**Description of the task**: Every line below from the one with "none -> brown brick G16 level 2" through the one with "tan brick F2:G3" should be retyped exactly, both ends included; no other lines and no pictures.

**Data for processing**:
========

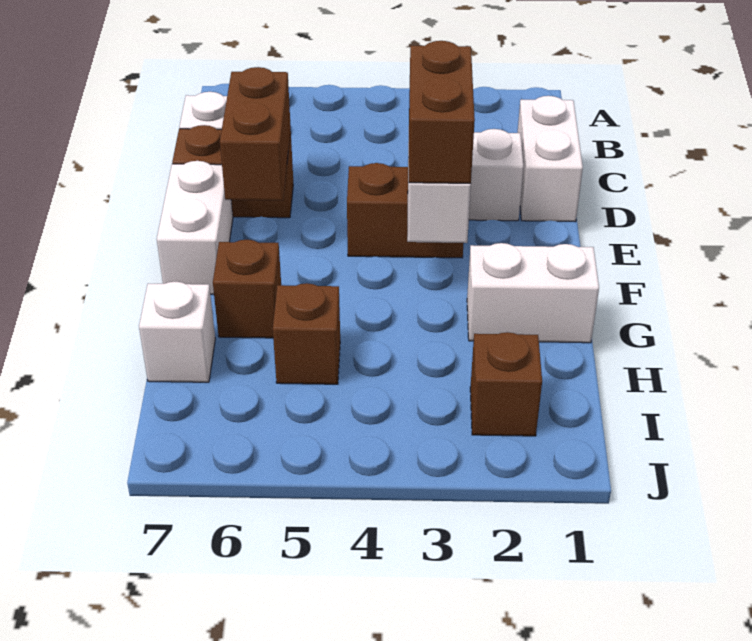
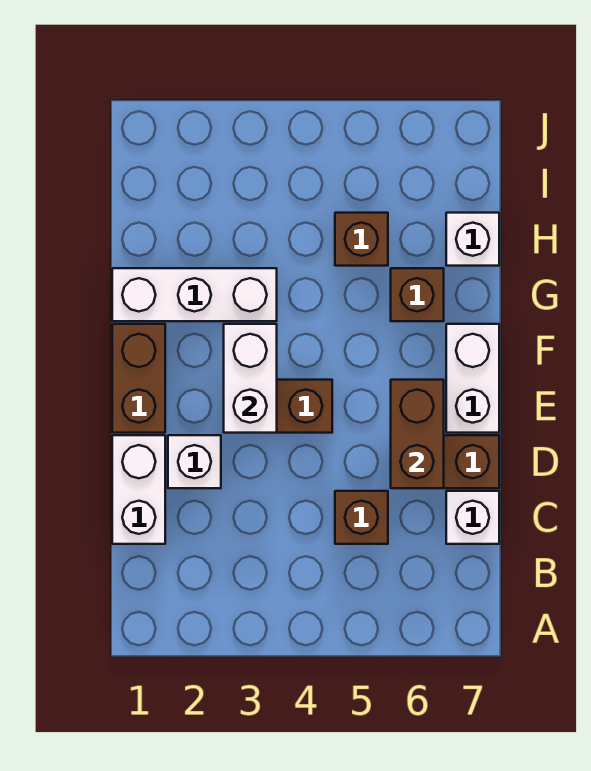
brown brick E3:F3 level 3 -> brown brick E1:F1 level 1
white brick G1:G2 level 1 -> white brick G1:G3 level 1
brown brick I2 level 1 -> brown brick C5 level 1

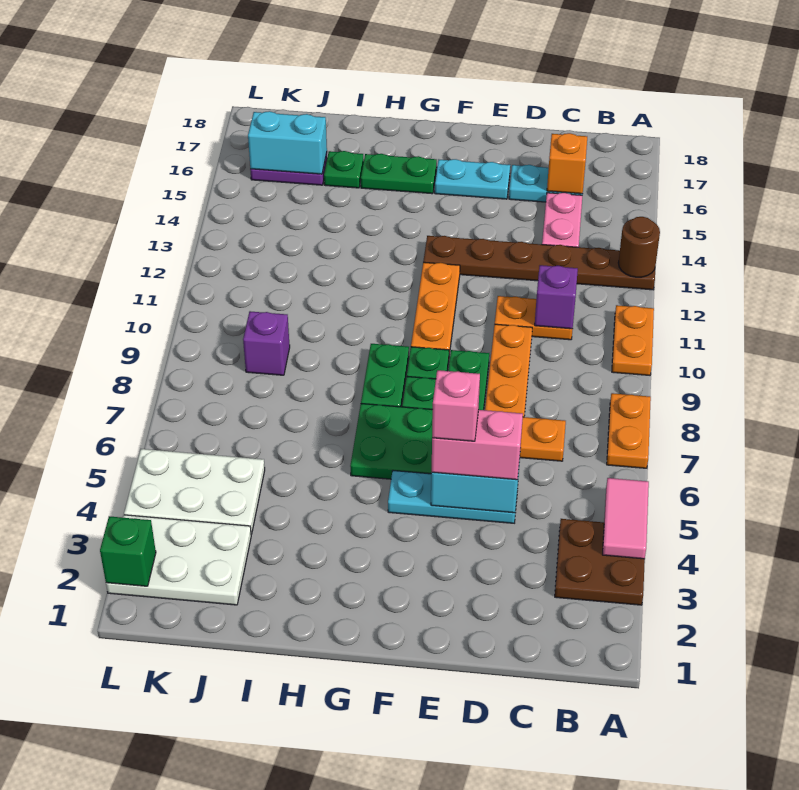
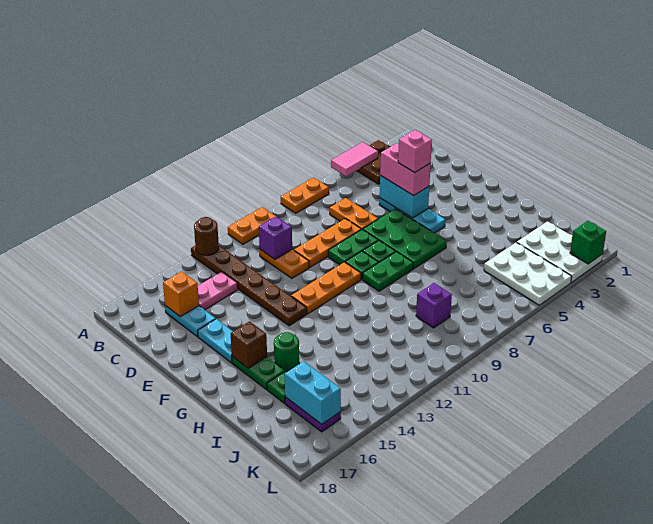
none -> brown brick G16 level 2
none -> green round brick H15 level 1

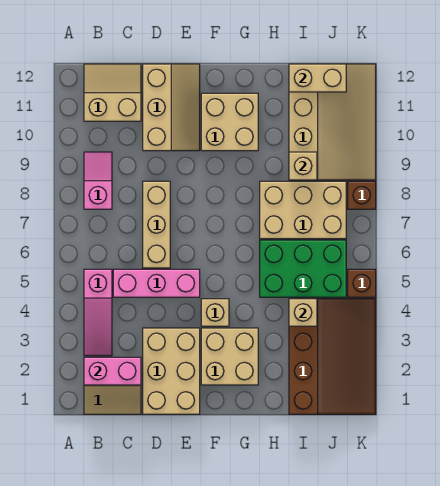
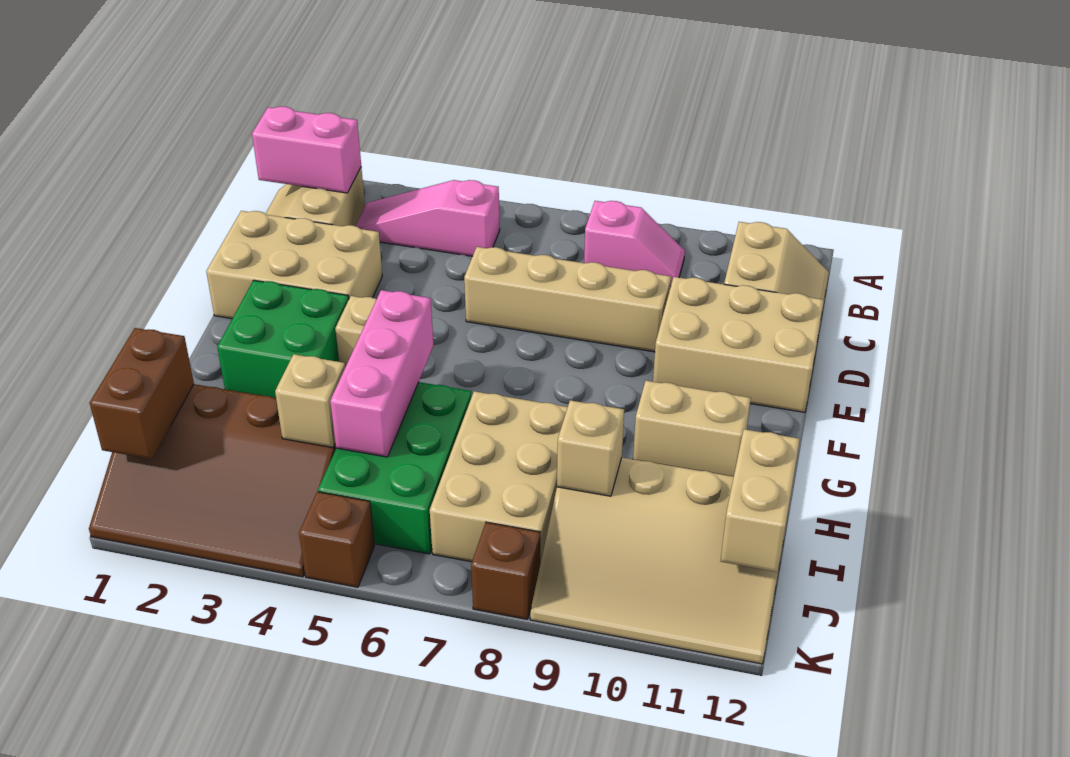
pink brick B2:C2 level 2 -> pink brick B1:B2 level 2
pink brick C5:E5 level 1 -> pink brick G5:I5 level 2
tan brick D6:D8 level 1 -> tan brick D6:D9 level 1
tan slope D10:E12 level 1 top D -> tan brick D10:E12 level 1
tan brick F2:G3 level 1 -> green brick F2:G3 level 1
tan brick F10:G11 level 1 -> tan brick G10:G11 level 1
none -> brown brick I1:J1 level 2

========

**Task solution**:
none -> brown brick G16 level 2
none -> green round brick H15 level 1

pink brick B2:C2 level 2 -> pink brick B1:B2 level 2
pink brick C5:E5 level 1 -> pink brick G5:I5 level 2
tan brick D6:D8 level 1 -> tan brick D6:D9 level 1
tan slope D10:E12 level 1 top D -> tan brick D10:E12 level 1
tan brick F2:G3 level 1 -> green brick F2:G3 level 1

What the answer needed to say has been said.